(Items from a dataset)
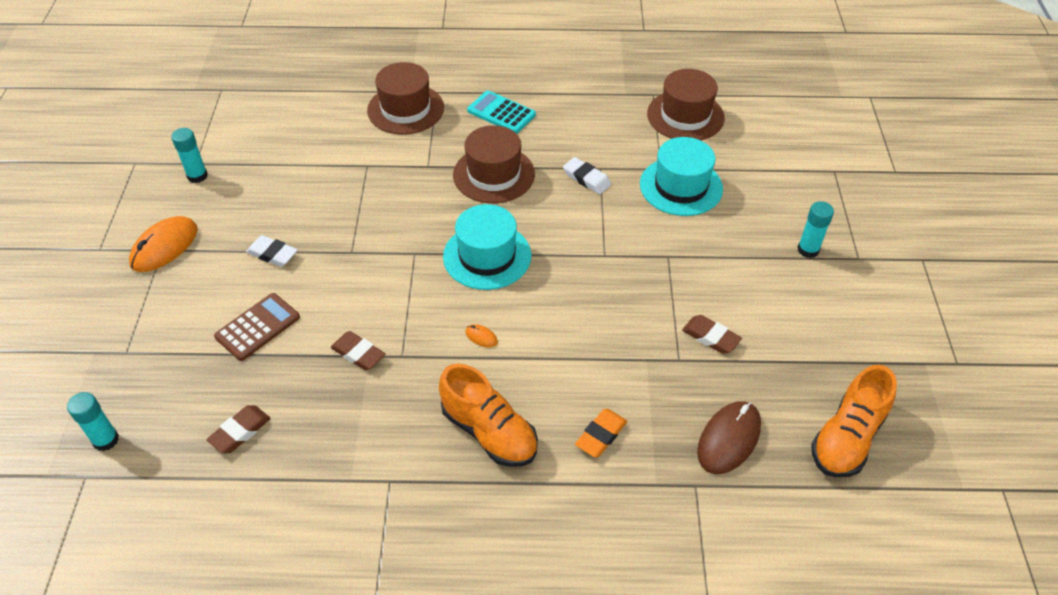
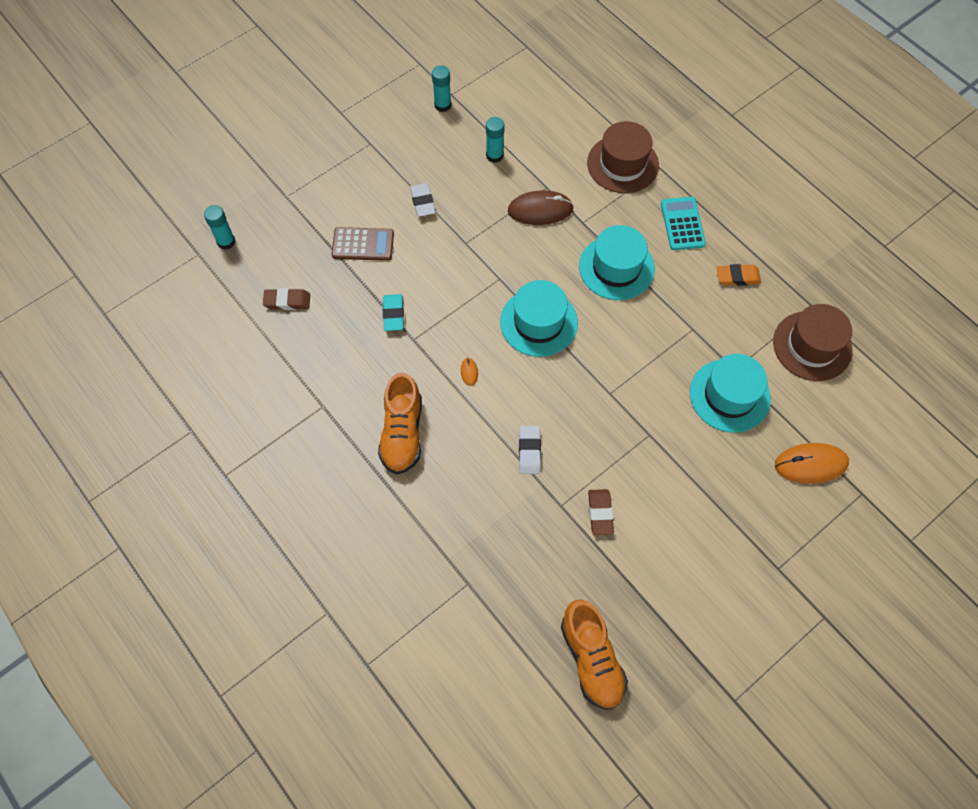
camera: 50 degrees right, 15 degrees up
(164, 247) = (373, 142): orange mouse -> orange mouse (810, 464)
(358, 353) = (393, 314): brown eraser -> turquoise eraser
(494, 174) = (616, 267): brown hat -> turquoise hat
(586, 178) = (673, 328): white eraser -> white eraser (529, 451)
(601, 435) = (456, 500): orange eraser -> orange eraser (737, 277)
(728, 439) = (522, 581): brown mouse -> brown mouse (540, 210)
(808, 250) = (751, 526): turquoise glue stick -> turquoise glue stick (494, 155)
(847, 438) = (591, 659): orange shoe -> orange shoe turned 105 degrees counterclockwise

Task requirements | Transcribe each line of the data above, unaltered, from the one where "(164, 247) = (373, 142): orange" appears to the one where "(601, 435) = (456, 500): orange" appears, inclusive of both.

Response for this exercise |
(164, 247) = (373, 142): orange mouse -> orange mouse (810, 464)
(358, 353) = (393, 314): brown eraser -> turquoise eraser
(494, 174) = (616, 267): brown hat -> turquoise hat
(586, 178) = (673, 328): white eraser -> white eraser (529, 451)
(601, 435) = (456, 500): orange eraser -> orange eraser (737, 277)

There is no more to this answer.